▸ What is expected:
From the data below, copy exactly the lines that lie between the one holding "R11: 33k (GND, N7) -> 9.1k (GND, N7)" and the one holding "U1 pin OUT: GND -> 5V", including both, and nothing more.

▸ Material for this exercise:
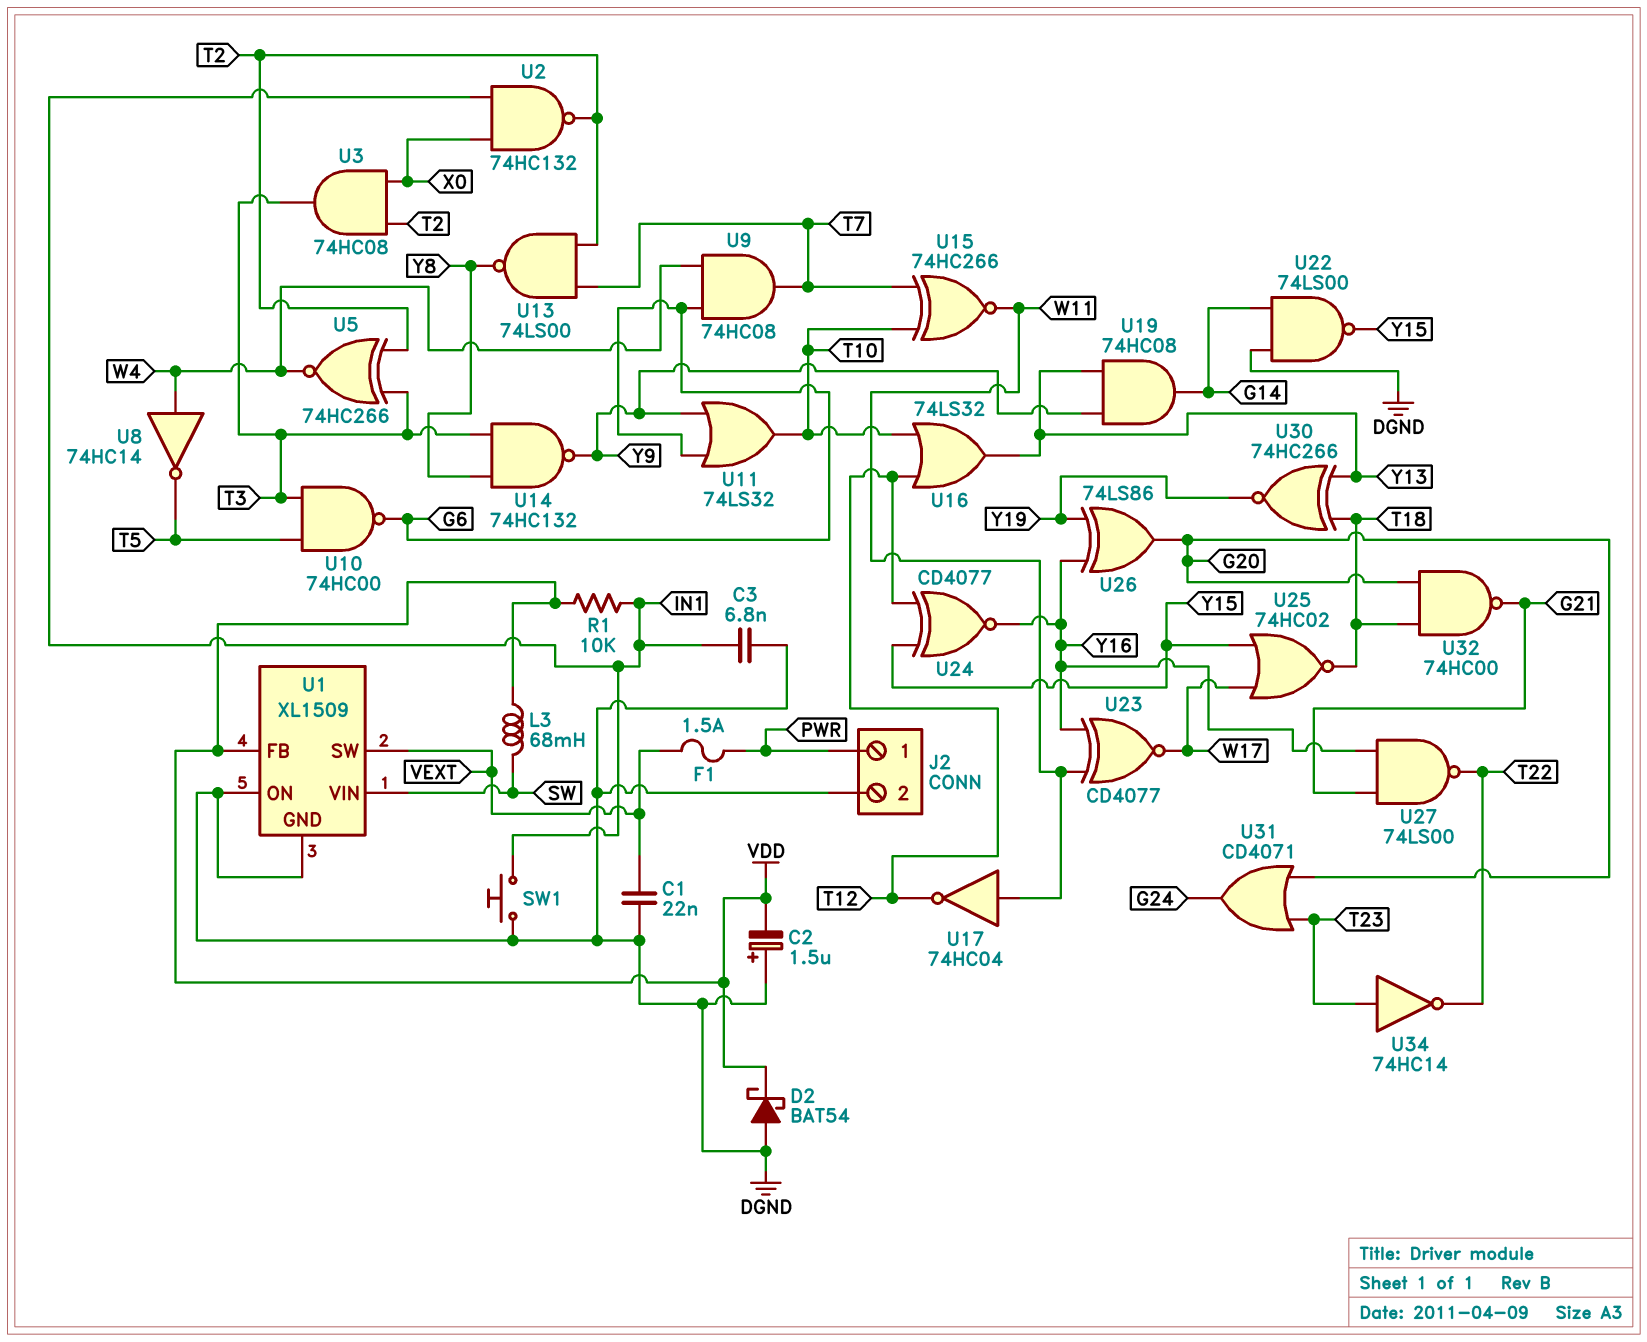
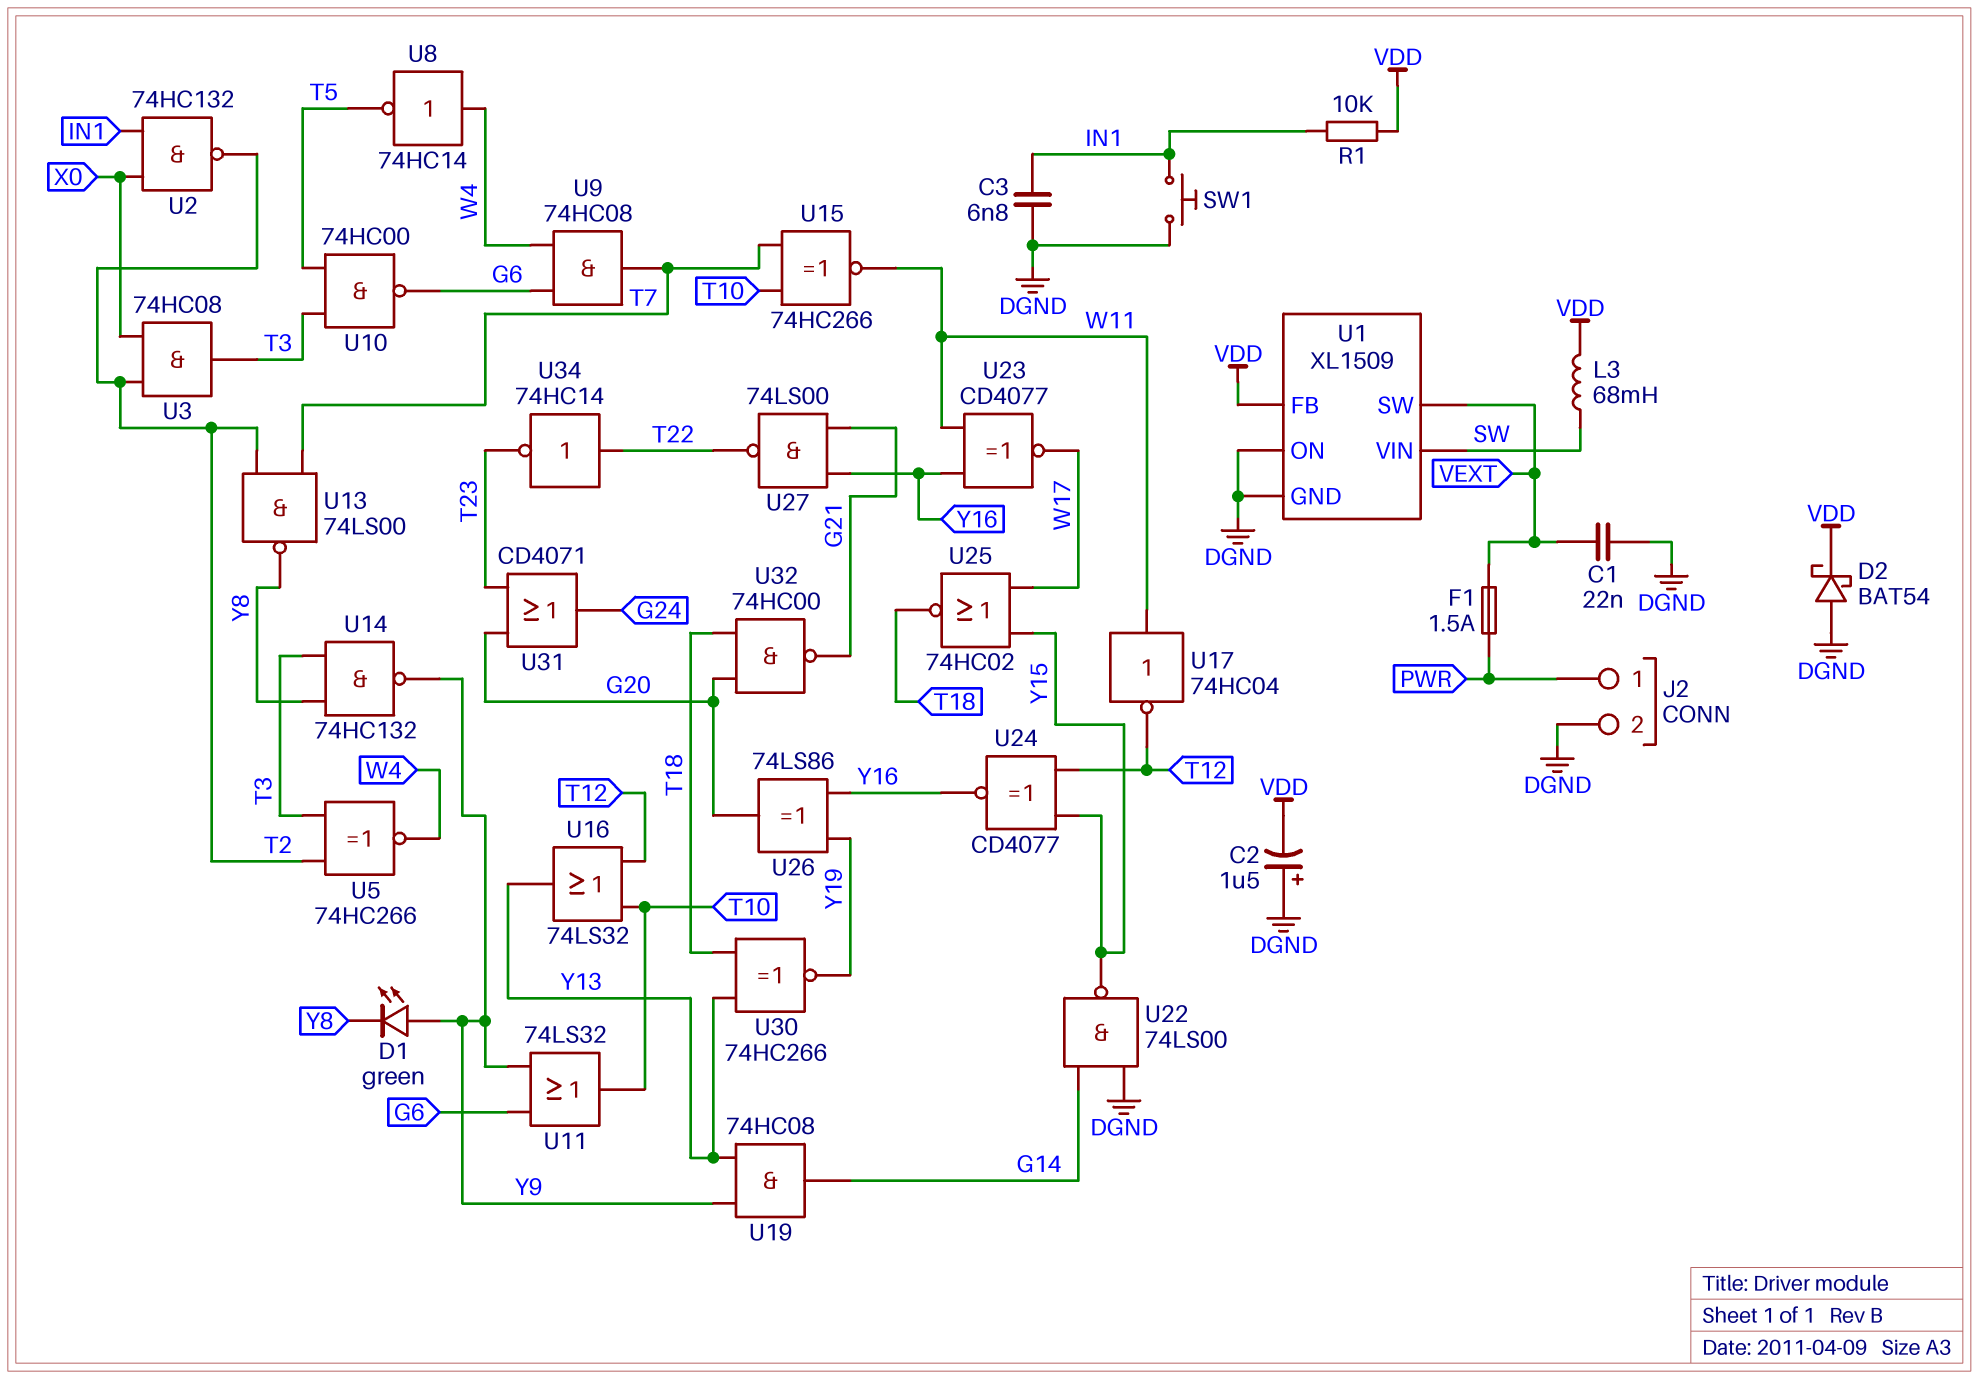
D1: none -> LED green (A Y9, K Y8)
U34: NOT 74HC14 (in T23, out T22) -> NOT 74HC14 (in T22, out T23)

---

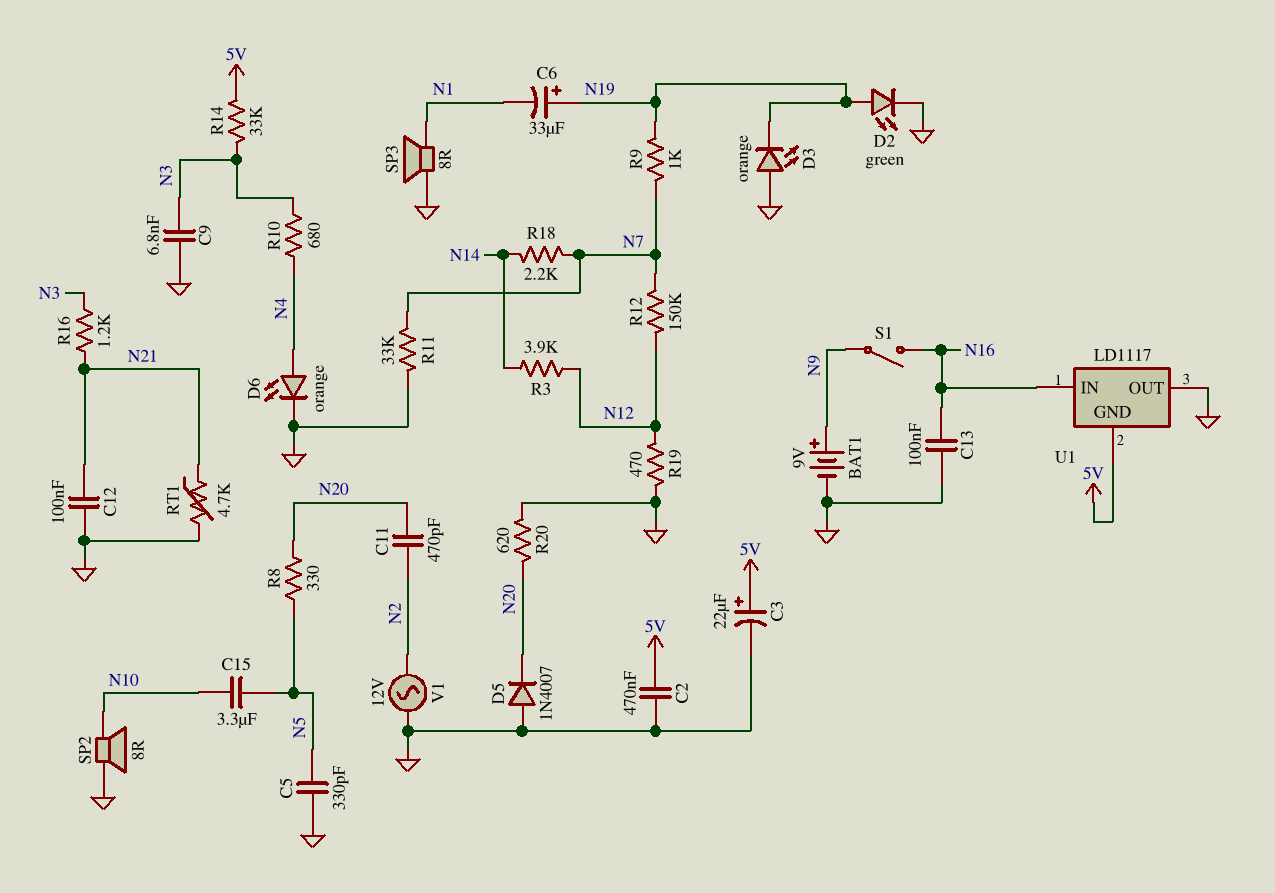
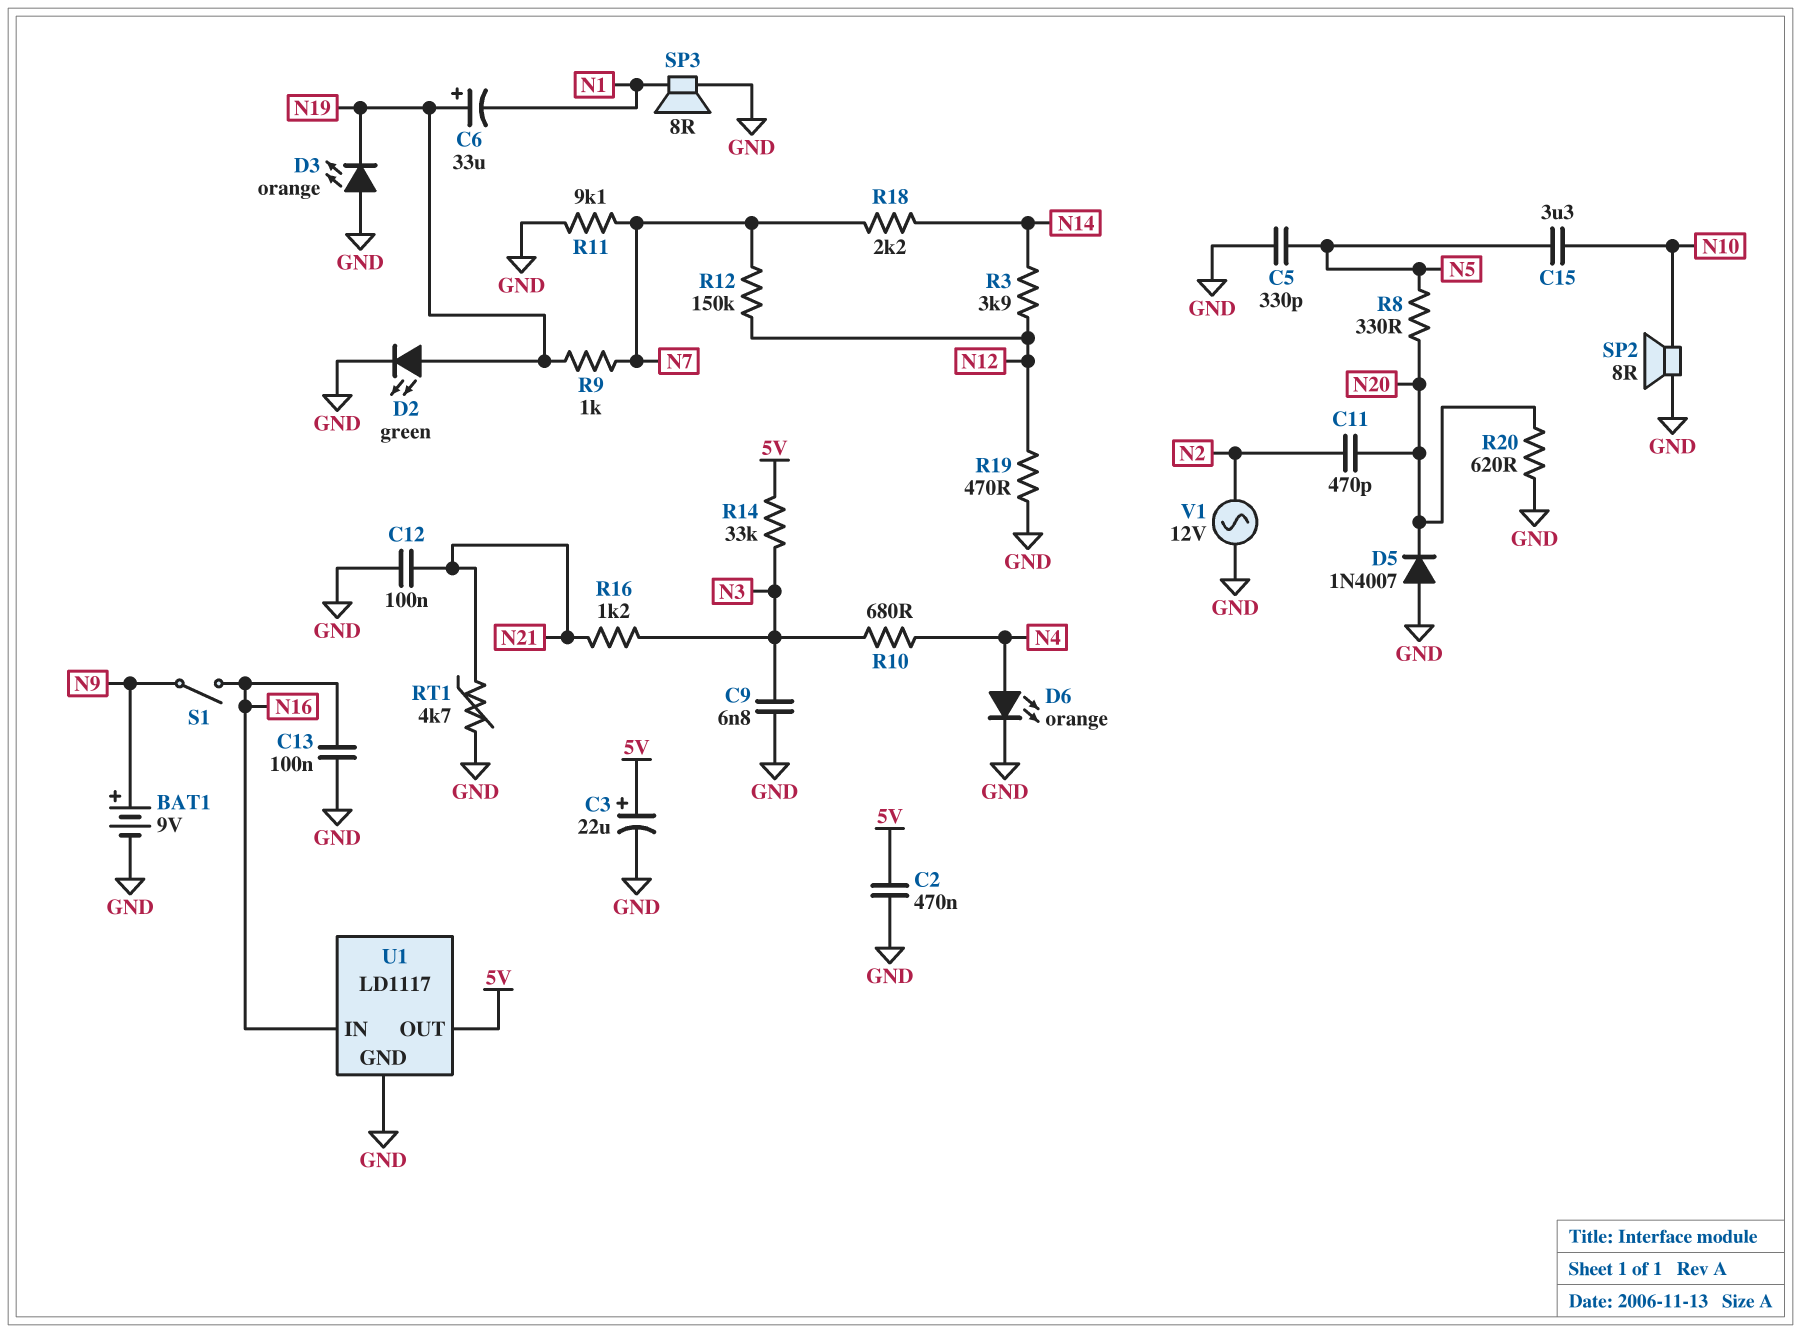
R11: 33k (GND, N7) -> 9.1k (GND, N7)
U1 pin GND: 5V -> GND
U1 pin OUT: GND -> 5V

▸ Solution to the problem:
R11: 33k (GND, N7) -> 9.1k (GND, N7)
U1 pin GND: 5V -> GND
U1 pin OUT: GND -> 5V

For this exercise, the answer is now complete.